→ **RECORDS SUPPLIED**:
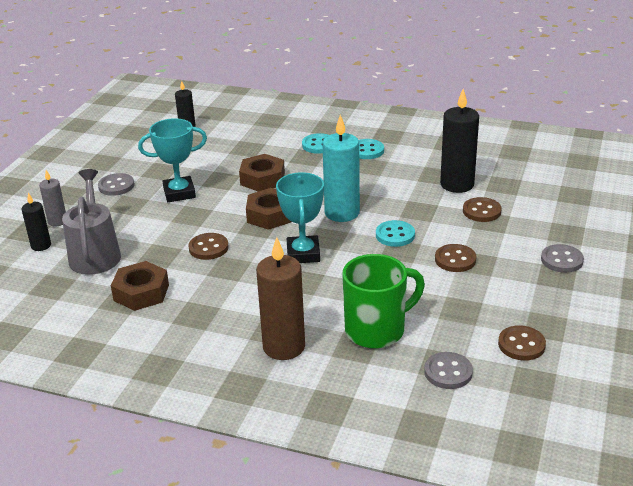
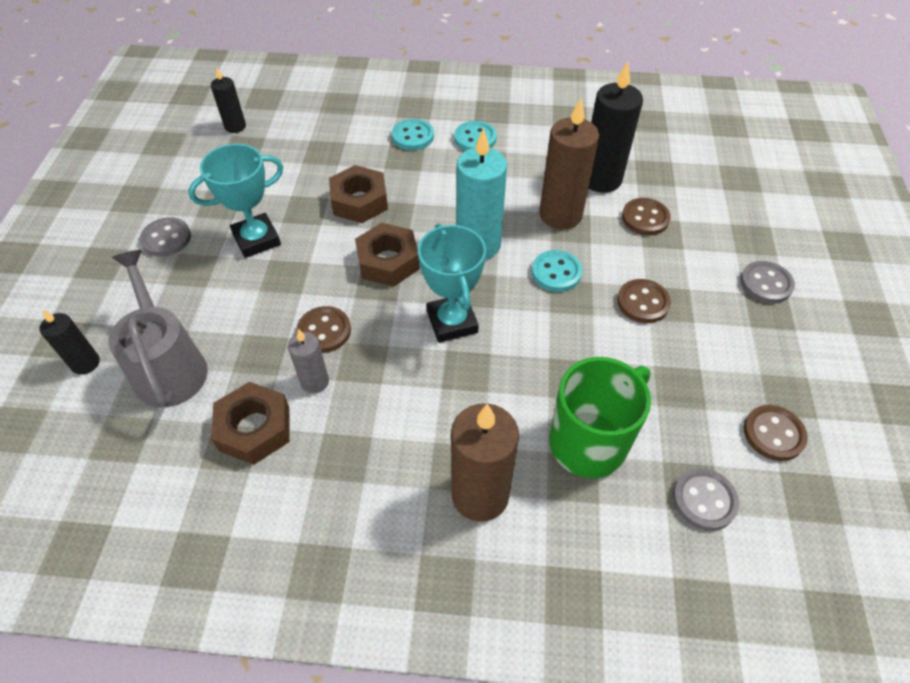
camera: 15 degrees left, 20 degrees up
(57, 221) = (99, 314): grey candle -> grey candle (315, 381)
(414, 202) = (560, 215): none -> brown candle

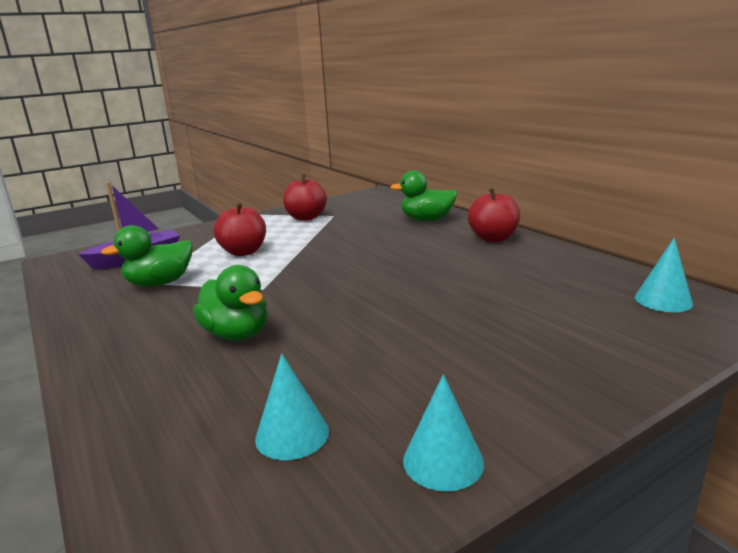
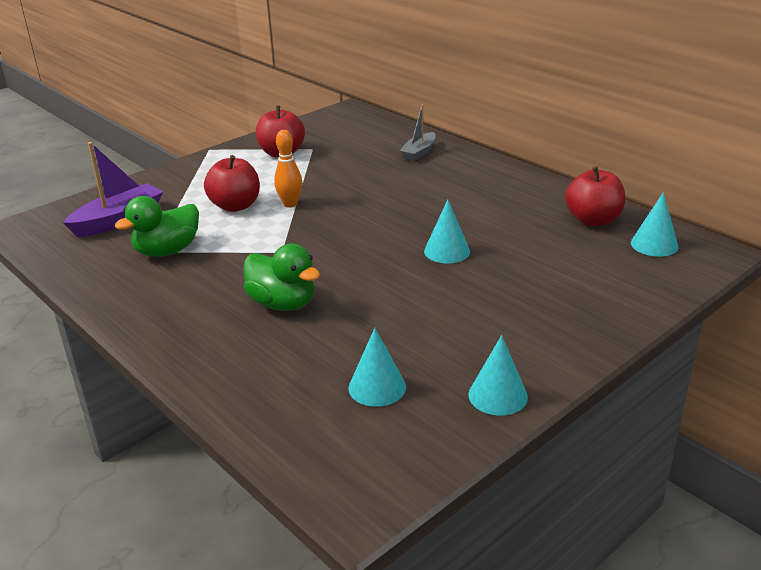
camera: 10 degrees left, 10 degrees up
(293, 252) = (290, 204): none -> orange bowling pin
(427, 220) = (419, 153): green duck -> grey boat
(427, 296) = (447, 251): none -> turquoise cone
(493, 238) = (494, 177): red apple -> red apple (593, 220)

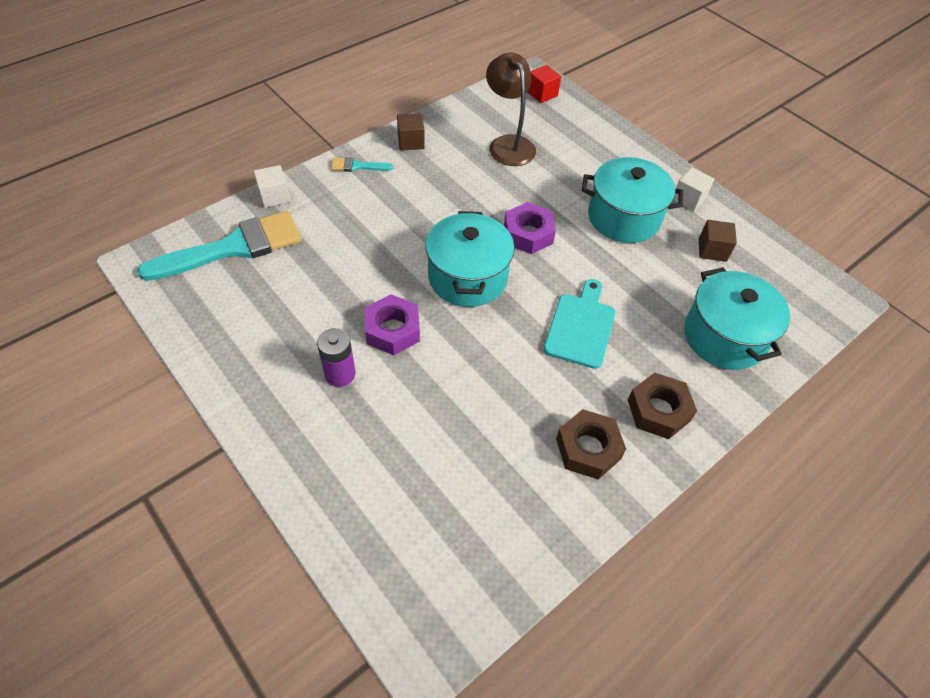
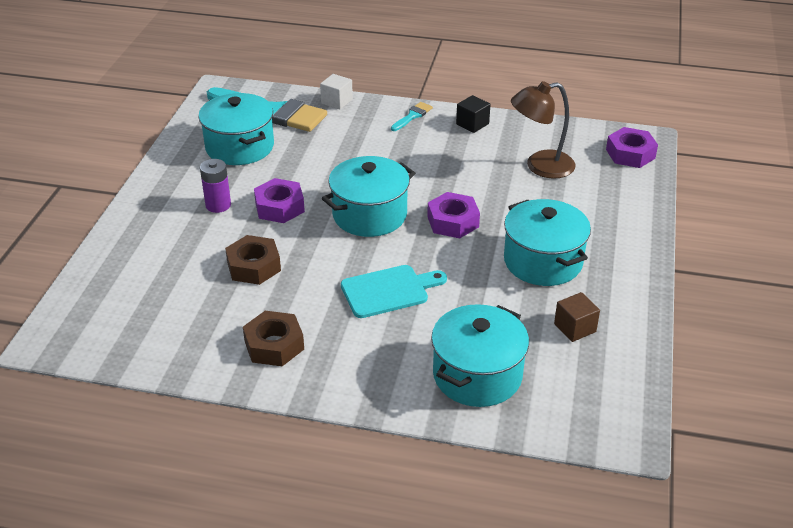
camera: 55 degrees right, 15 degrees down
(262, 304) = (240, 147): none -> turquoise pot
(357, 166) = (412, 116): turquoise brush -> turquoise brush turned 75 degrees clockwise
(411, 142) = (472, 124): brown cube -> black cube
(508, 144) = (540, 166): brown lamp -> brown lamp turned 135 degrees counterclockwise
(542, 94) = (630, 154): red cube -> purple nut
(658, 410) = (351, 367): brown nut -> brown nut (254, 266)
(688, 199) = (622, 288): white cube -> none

→ **WORK TO COMPLETE**:
Pick each line holding "turquoise" out of the entries above and return it.

→ **SOLUTION FOR THIS EXERCISE**:
(427, 296) = (447, 251): none -> turquoise cone
(262, 304) = (240, 147): none -> turquoise pot
(357, 166) = (412, 116): turquoise brush -> turquoise brush turned 75 degrees clockwise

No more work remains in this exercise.